#### Task:
In the entries below, find the line with "tan round brick E3 level 2 -> none" and the line with "none -> pink round brick G3 level 2"; reproduce those two lines and all lines between them exactly, without pictures.

[Records excerpted from a collection]
★ ★ ★ ★

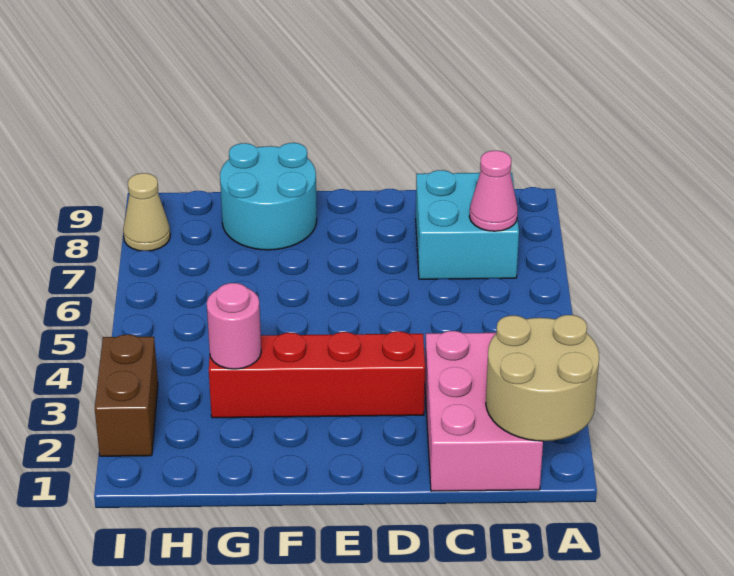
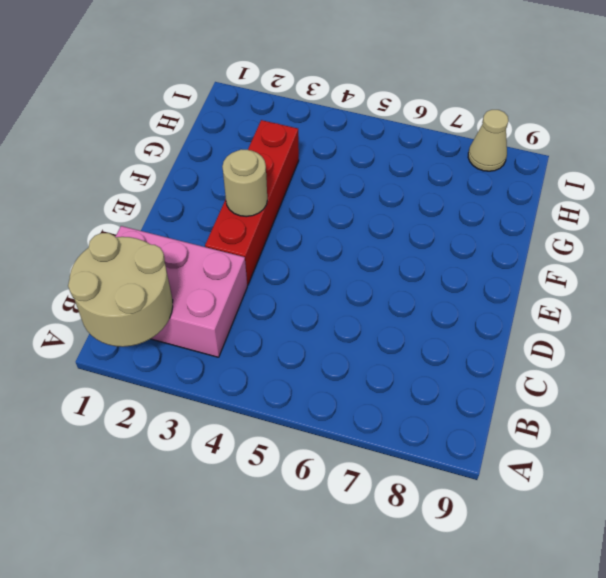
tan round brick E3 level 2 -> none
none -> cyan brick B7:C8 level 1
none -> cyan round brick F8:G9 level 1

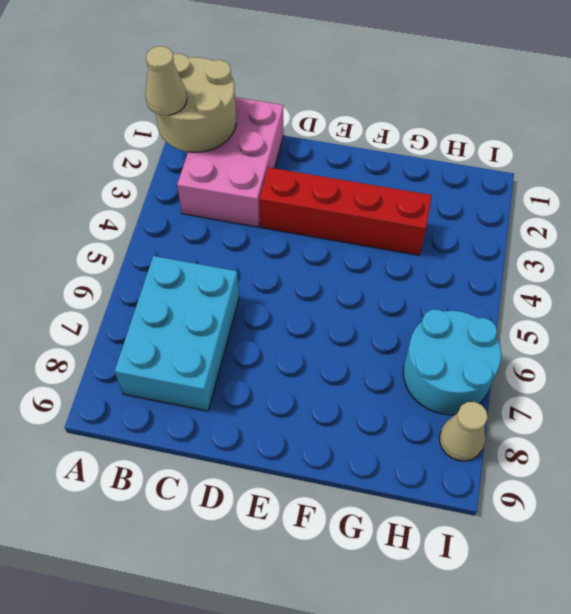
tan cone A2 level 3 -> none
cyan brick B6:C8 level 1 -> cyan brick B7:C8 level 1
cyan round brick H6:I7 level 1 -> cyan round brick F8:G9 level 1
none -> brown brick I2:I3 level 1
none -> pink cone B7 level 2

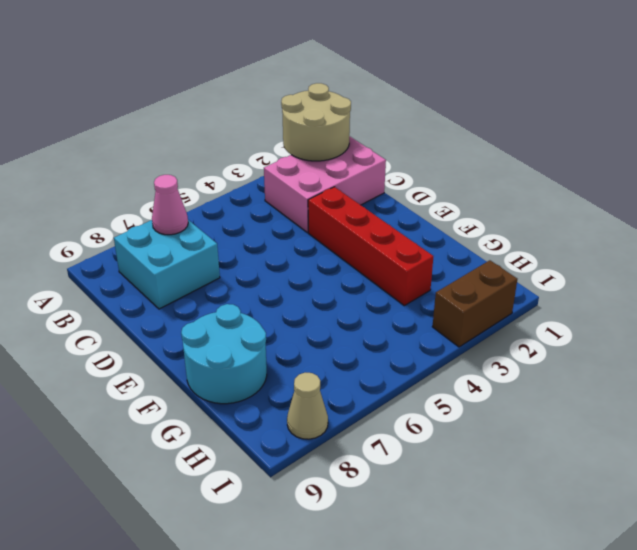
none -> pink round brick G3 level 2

★ ★ ★ ★

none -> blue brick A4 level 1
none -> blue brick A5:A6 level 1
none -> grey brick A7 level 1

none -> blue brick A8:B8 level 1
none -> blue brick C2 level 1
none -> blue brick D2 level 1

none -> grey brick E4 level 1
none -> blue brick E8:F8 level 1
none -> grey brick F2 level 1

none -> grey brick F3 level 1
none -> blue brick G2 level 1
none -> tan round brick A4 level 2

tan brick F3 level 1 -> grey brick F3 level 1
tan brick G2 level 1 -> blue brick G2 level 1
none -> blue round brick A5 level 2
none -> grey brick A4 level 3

★ ★ ★ ★

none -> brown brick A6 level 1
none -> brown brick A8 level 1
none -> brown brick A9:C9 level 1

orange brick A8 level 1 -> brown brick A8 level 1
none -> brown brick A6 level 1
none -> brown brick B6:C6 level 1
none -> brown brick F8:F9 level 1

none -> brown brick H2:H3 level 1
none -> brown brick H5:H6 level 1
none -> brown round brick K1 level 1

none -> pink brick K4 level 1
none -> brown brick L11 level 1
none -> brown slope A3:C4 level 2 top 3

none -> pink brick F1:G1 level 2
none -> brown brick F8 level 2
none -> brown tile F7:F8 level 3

★ ★ ★ ★

#### Solution to this problem:
tan round brick E3 level 2 -> none
none -> cyan brick B7:C8 level 1
none -> cyan round brick F8:G9 level 1

tan cone A2 level 3 -> none
cyan brick B6:C8 level 1 -> cyan brick B7:C8 level 1
cyan round brick H6:I7 level 1 -> cyan round brick F8:G9 level 1
none -> brown brick I2:I3 level 1
none -> pink cone B7 level 2

none -> pink round brick G3 level 2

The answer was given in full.